● **Exercise details**
From the material below, please set down exactly the lines starting with the one with "camera: 25 degrees right, 5 degrees up" and going on through the one with "(225, 266) = (430, 284): white", without a single picture.

● **Records for this exercise**
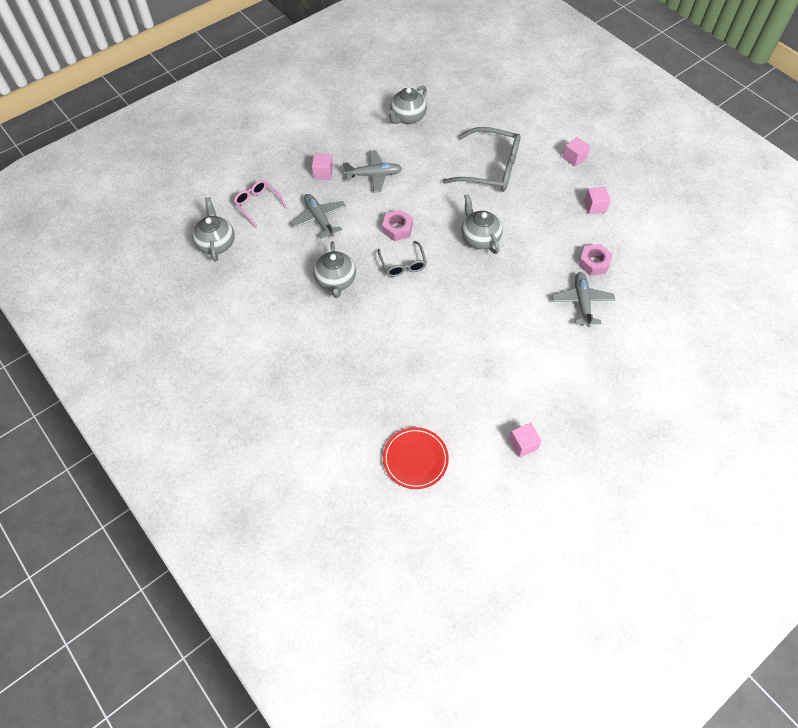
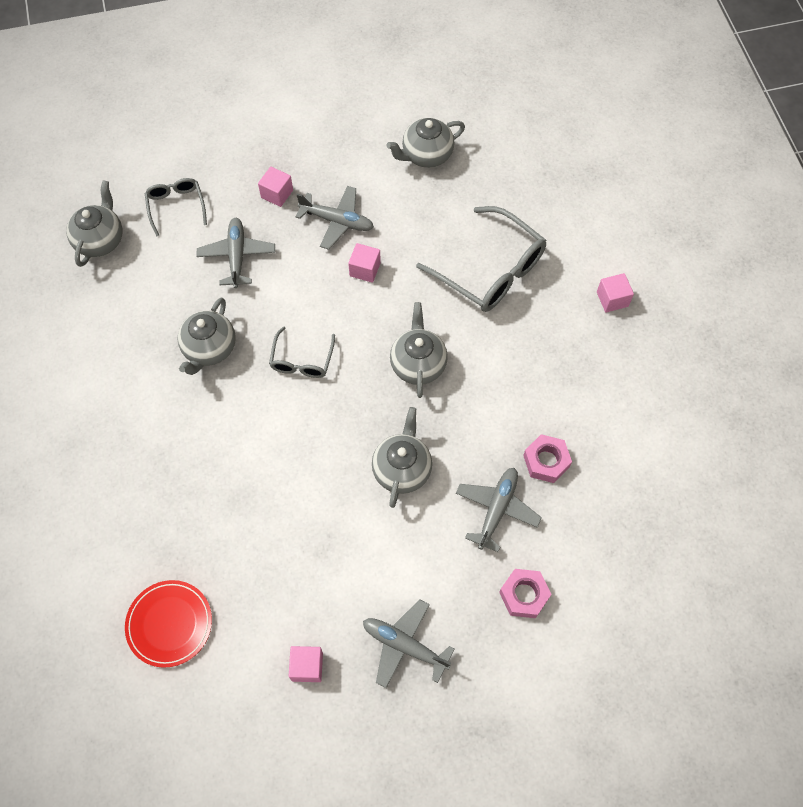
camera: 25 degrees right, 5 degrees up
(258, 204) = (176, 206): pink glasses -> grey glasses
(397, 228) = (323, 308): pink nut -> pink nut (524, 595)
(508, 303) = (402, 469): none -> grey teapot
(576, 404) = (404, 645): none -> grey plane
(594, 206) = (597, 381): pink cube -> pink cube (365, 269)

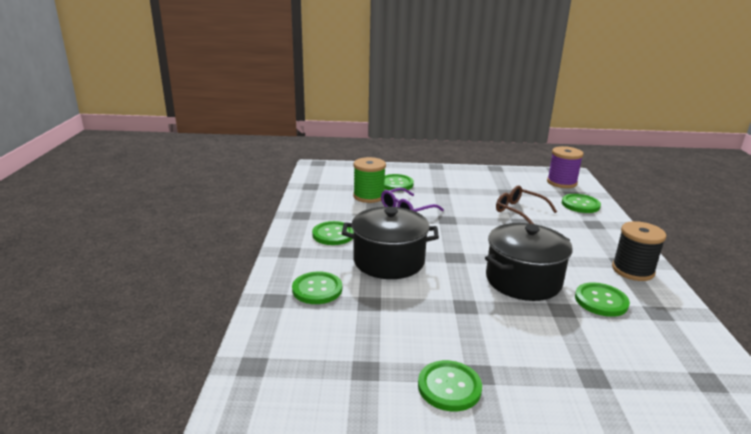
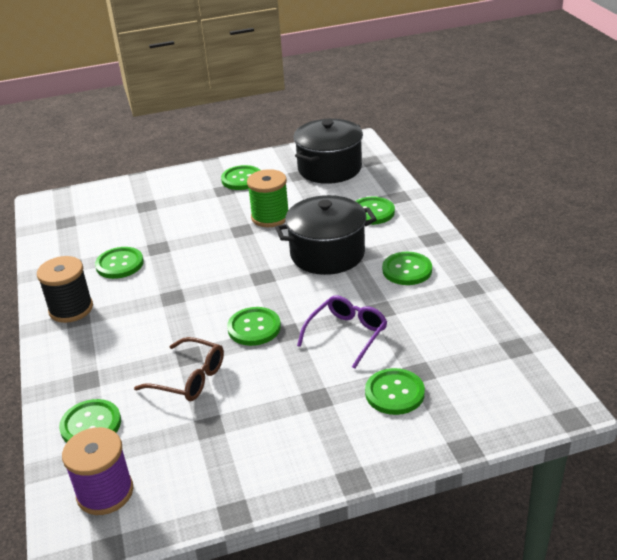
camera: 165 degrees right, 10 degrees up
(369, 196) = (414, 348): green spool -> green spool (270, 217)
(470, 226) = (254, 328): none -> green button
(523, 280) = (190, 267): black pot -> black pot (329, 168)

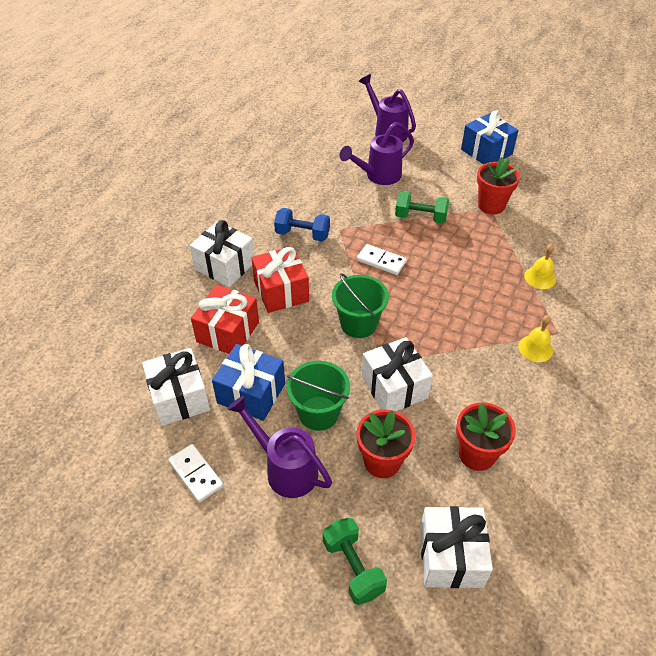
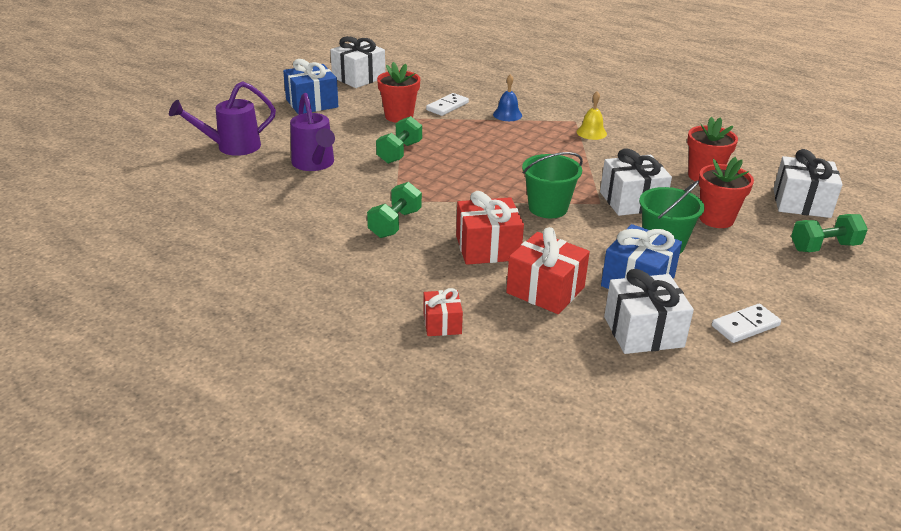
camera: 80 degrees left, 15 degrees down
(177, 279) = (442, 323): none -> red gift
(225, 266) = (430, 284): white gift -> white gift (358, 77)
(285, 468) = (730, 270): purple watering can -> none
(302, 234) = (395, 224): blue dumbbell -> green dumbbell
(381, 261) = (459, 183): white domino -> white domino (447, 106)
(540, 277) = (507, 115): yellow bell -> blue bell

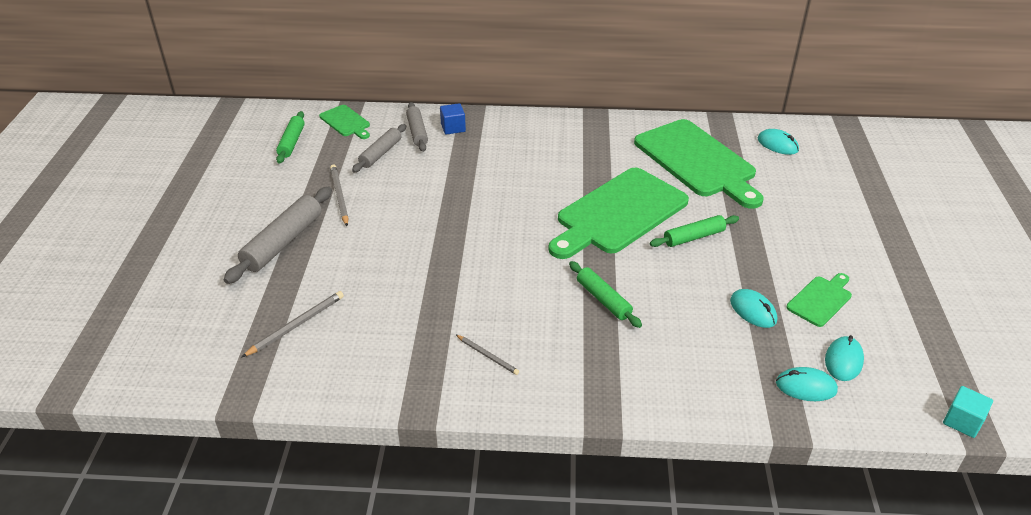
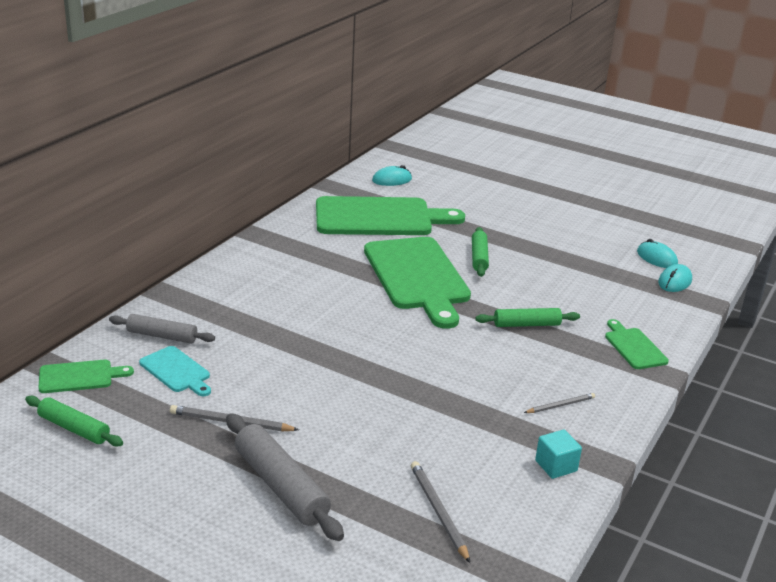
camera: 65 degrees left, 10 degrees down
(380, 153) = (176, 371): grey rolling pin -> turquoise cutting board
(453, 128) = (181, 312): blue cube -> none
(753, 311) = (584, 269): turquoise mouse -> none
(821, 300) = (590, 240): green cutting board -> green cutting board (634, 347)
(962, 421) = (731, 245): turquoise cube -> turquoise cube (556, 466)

--

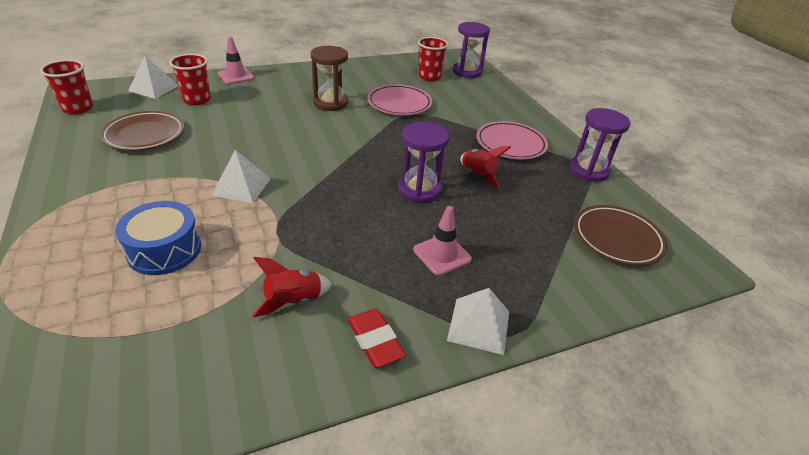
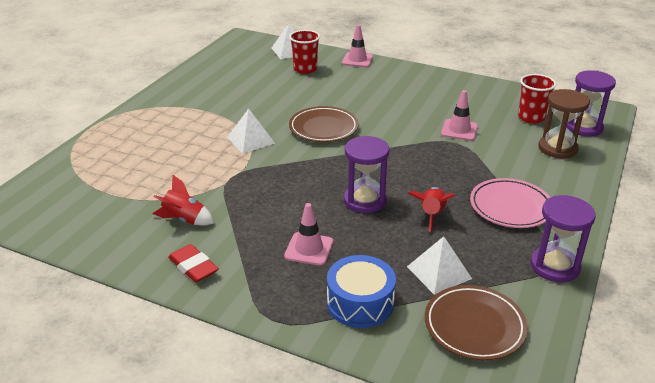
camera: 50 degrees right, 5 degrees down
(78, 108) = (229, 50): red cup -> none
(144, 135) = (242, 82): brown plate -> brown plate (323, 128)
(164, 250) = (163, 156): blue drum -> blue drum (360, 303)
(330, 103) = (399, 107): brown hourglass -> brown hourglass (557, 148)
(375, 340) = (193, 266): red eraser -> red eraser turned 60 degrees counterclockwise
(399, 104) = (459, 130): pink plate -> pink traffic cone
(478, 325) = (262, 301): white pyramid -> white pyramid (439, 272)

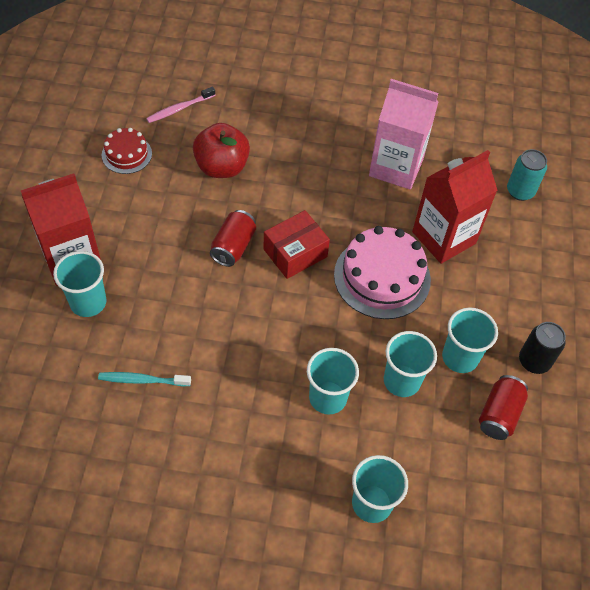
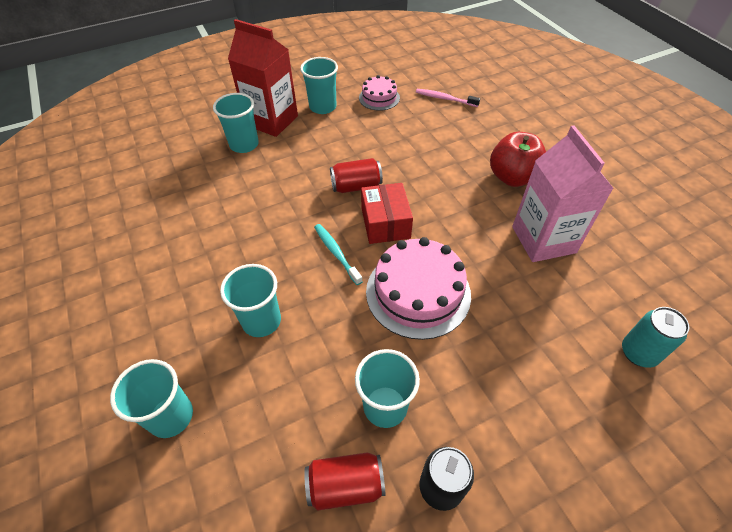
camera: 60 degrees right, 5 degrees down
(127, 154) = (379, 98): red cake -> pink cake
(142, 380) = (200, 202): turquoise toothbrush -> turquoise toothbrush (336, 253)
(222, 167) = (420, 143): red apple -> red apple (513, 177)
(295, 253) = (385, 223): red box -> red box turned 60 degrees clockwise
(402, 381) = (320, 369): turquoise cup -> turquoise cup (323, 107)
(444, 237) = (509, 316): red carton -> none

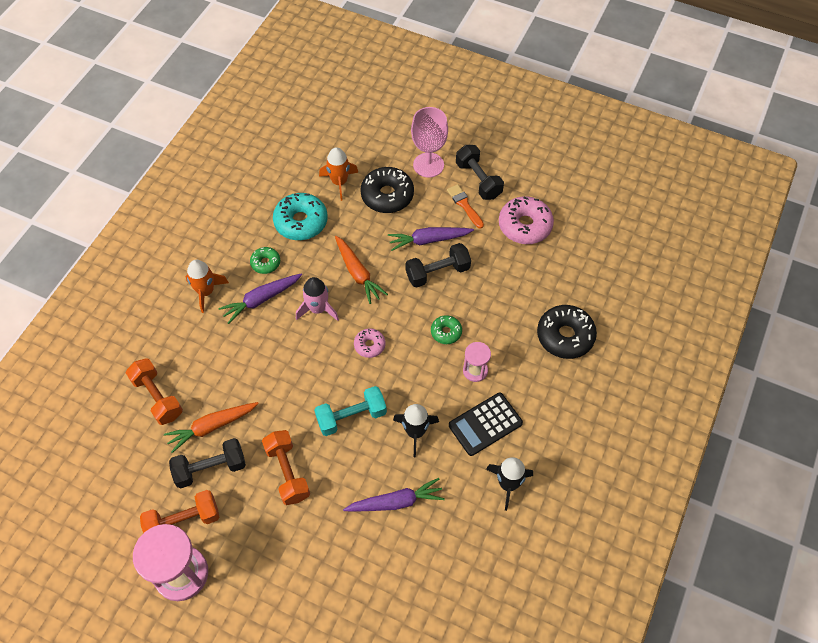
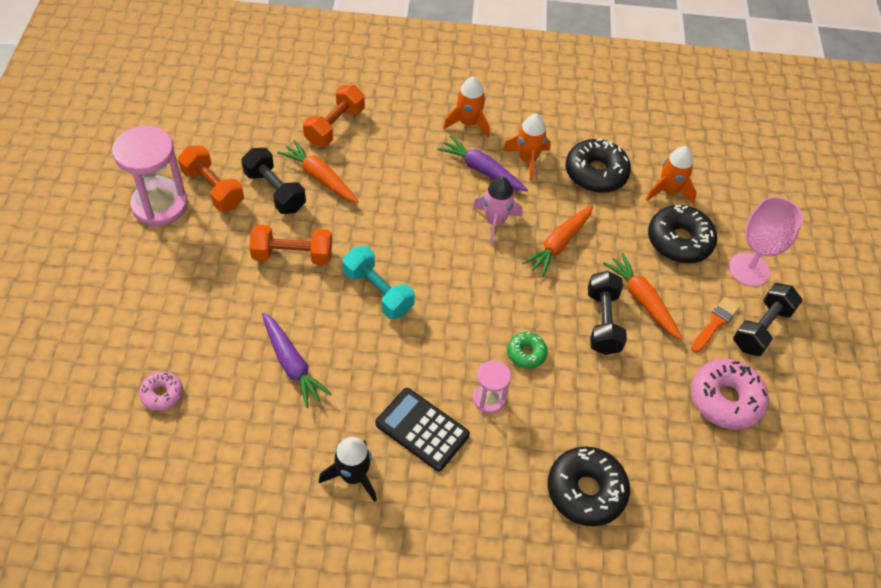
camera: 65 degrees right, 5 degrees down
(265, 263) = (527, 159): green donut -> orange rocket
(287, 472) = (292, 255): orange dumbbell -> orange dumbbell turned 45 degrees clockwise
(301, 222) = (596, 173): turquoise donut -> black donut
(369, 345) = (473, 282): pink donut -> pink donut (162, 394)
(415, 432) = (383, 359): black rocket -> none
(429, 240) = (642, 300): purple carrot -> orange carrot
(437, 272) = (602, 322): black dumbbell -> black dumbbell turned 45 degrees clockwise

...

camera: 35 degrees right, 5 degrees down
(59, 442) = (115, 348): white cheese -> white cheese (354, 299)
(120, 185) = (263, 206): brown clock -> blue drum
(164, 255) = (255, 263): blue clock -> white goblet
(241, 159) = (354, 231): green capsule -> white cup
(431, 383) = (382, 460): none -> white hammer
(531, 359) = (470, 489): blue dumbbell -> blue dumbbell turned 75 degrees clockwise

● **Answer space**
camera: 25 degrees right, 5 degrees up
(258, 204) = (176, 206): pink glasses -> grey glasses
(397, 228) = (323, 308): pink nut -> pink nut (524, 595)
(508, 303) = (402, 469): none -> grey teapot
(576, 404) = (404, 645): none -> grey plane
(594, 206) = (597, 381): pink cube -> pink cube (365, 269)

camera: 165 degrees right, 10 degrees up
(369, 196) = (414, 348): green spool -> green spool (270, 217)
(470, 226) = (254, 328): none -> green button
(523, 280) = (190, 267): black pot -> black pot (329, 168)

camera: 80 degrees left, 15 degrees down
(177, 279) = (442, 323): none -> red gift
(225, 266) = (430, 284): white gift -> white gift (358, 77)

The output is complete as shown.